Dataset records =
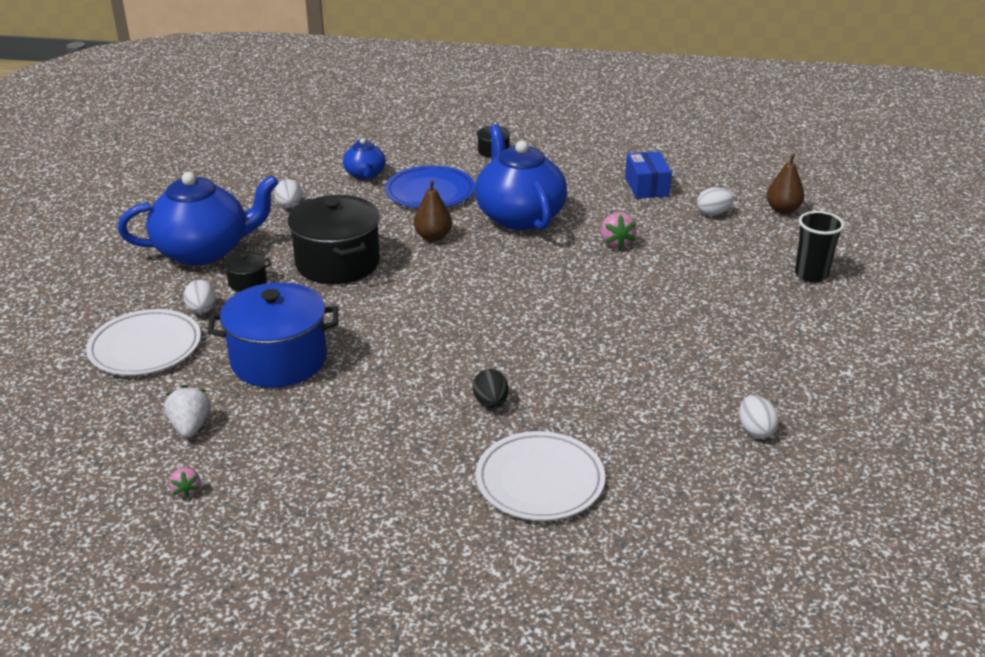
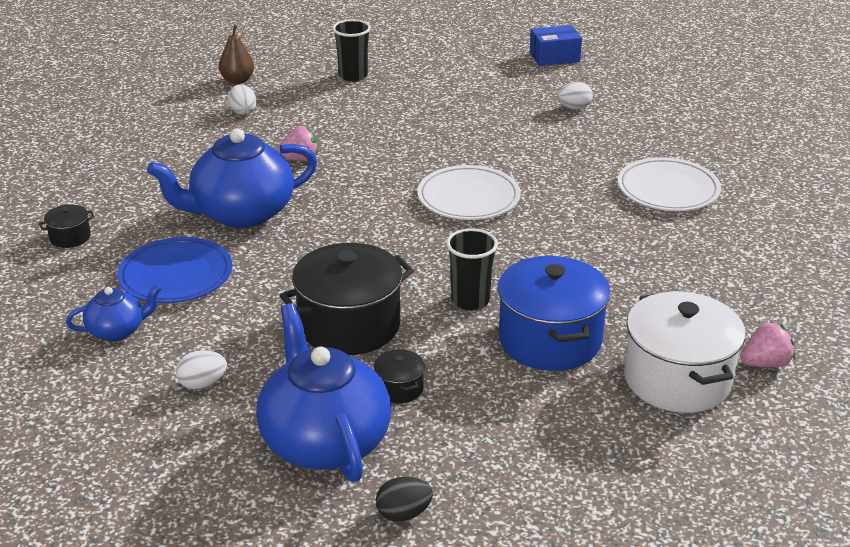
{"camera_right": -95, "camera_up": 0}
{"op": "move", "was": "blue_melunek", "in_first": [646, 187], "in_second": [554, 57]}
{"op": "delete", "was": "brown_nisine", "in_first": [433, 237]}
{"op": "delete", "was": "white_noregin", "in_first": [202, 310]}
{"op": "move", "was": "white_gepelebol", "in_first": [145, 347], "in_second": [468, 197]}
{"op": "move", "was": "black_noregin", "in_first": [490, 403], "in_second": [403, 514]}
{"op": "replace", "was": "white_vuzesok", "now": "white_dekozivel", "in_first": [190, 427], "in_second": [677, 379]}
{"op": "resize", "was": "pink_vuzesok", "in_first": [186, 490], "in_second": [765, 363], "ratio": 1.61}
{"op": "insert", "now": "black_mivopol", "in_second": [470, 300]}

Work instructions = A word-for-word copy of all the data is required, minus the pictures.

Solved exercise =
{"camera_right": -95, "camera_up": 0}
{"op": "move", "was": "blue_melunek", "in_first": [646, 187], "in_second": [554, 57]}
{"op": "delete", "was": "brown_nisine", "in_first": [433, 237]}
{"op": "delete", "was": "white_noregin", "in_first": [202, 310]}
{"op": "move", "was": "white_gepelebol", "in_first": [145, 347], "in_second": [468, 197]}
{"op": "move", "was": "black_noregin", "in_first": [490, 403], "in_second": [403, 514]}
{"op": "replace", "was": "white_vuzesok", "now": "white_dekozivel", "in_first": [190, 427], "in_second": [677, 379]}
{"op": "resize", "was": "pink_vuzesok", "in_first": [186, 490], "in_second": [765, 363], "ratio": 1.61}
{"op": "insert", "now": "black_mivopol", "in_second": [470, 300]}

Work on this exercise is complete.